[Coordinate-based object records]
· · · · · · ·
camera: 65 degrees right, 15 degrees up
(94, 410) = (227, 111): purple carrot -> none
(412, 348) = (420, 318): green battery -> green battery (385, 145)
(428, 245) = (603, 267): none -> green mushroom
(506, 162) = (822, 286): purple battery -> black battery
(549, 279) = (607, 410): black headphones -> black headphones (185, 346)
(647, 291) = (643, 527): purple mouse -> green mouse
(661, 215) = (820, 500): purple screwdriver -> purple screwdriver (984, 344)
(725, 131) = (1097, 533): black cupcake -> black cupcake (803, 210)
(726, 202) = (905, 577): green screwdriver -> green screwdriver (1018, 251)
· · · · · · ·
- The problem -
Repeat the data in full. Nothing may be dropped or altered.

- Output -
camera: 65 degrees right, 15 degrees up
(94, 410) = (227, 111): purple carrot -> none
(412, 348) = (420, 318): green battery -> green battery (385, 145)
(428, 245) = (603, 267): none -> green mushroom
(506, 162) = (822, 286): purple battery -> black battery
(549, 279) = (607, 410): black headphones -> black headphones (185, 346)
(647, 291) = (643, 527): purple mouse -> green mouse
(661, 215) = (820, 500): purple screwdriver -> purple screwdriver (984, 344)
(725, 131) = (1097, 533): black cupcake -> black cupcake (803, 210)
(726, 202) = (905, 577): green screwdriver -> green screwdriver (1018, 251)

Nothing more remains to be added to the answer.